Input material:
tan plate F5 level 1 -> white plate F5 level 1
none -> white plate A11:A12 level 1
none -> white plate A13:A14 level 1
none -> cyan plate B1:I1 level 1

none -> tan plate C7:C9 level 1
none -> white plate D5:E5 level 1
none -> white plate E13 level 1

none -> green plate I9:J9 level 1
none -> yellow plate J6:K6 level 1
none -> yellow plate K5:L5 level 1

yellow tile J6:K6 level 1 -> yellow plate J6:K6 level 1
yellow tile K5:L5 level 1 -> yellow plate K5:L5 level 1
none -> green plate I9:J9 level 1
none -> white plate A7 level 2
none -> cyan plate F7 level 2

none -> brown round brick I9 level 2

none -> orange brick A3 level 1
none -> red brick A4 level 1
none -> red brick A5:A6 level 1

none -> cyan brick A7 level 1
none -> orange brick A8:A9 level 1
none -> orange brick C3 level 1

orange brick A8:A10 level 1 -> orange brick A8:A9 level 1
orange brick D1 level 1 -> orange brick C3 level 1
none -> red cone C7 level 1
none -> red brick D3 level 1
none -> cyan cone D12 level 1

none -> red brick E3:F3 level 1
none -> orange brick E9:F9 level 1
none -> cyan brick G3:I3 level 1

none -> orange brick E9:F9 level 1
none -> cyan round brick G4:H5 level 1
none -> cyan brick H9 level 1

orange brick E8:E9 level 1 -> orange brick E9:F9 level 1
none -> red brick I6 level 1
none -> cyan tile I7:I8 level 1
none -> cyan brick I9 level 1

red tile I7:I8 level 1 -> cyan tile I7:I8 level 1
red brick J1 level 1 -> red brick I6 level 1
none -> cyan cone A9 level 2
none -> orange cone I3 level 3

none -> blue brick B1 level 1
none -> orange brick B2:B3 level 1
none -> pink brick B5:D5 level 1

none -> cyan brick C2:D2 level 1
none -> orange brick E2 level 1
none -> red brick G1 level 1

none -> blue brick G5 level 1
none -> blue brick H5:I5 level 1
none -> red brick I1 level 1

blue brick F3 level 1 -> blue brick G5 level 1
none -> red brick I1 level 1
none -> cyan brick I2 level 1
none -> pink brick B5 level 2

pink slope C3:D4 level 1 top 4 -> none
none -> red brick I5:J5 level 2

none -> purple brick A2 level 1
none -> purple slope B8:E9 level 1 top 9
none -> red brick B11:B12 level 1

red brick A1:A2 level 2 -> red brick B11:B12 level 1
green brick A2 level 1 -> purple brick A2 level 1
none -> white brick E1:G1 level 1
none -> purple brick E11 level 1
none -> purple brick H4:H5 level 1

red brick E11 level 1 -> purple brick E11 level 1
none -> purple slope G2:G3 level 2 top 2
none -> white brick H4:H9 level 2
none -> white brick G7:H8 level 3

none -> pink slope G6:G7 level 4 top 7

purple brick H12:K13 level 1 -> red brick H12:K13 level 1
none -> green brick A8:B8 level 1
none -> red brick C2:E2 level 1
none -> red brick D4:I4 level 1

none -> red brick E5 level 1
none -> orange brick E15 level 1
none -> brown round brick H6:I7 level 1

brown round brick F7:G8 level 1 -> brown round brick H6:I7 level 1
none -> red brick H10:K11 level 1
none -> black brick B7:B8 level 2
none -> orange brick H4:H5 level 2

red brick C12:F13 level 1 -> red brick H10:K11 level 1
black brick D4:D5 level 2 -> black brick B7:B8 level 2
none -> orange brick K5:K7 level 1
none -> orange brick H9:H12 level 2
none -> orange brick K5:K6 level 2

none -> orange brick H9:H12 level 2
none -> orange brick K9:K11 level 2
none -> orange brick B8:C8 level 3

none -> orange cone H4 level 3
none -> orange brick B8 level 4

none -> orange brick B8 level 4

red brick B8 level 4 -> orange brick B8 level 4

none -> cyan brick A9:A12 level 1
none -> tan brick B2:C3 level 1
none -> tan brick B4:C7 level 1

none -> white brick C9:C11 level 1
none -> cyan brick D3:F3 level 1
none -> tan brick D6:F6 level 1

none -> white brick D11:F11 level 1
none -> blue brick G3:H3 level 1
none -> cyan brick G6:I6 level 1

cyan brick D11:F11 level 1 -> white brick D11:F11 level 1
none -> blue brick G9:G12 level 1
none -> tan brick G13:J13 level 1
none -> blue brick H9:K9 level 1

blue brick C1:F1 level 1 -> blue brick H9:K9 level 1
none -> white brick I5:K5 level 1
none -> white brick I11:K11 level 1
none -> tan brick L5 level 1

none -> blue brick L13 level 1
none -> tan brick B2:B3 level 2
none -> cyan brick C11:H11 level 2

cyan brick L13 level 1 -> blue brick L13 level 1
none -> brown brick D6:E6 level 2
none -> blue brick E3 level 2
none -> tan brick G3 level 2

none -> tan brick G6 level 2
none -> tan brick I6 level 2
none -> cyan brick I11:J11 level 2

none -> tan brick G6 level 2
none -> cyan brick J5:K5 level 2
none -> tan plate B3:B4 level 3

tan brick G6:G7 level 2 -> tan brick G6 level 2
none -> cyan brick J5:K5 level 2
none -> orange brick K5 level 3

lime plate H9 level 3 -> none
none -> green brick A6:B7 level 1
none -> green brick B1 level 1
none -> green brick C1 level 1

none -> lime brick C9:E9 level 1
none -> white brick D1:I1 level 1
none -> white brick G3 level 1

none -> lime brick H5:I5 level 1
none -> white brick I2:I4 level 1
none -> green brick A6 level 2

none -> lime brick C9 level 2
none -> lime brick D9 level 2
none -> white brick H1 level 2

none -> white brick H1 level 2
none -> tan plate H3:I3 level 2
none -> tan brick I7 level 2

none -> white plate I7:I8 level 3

Exercise objective:
The lines holding the word "black" are the answer. Pull them out of the records and copy them.

Solved exercise:
none -> black brick B7:B8 level 2
black brick D4:D5 level 2 -> black brick B7:B8 level 2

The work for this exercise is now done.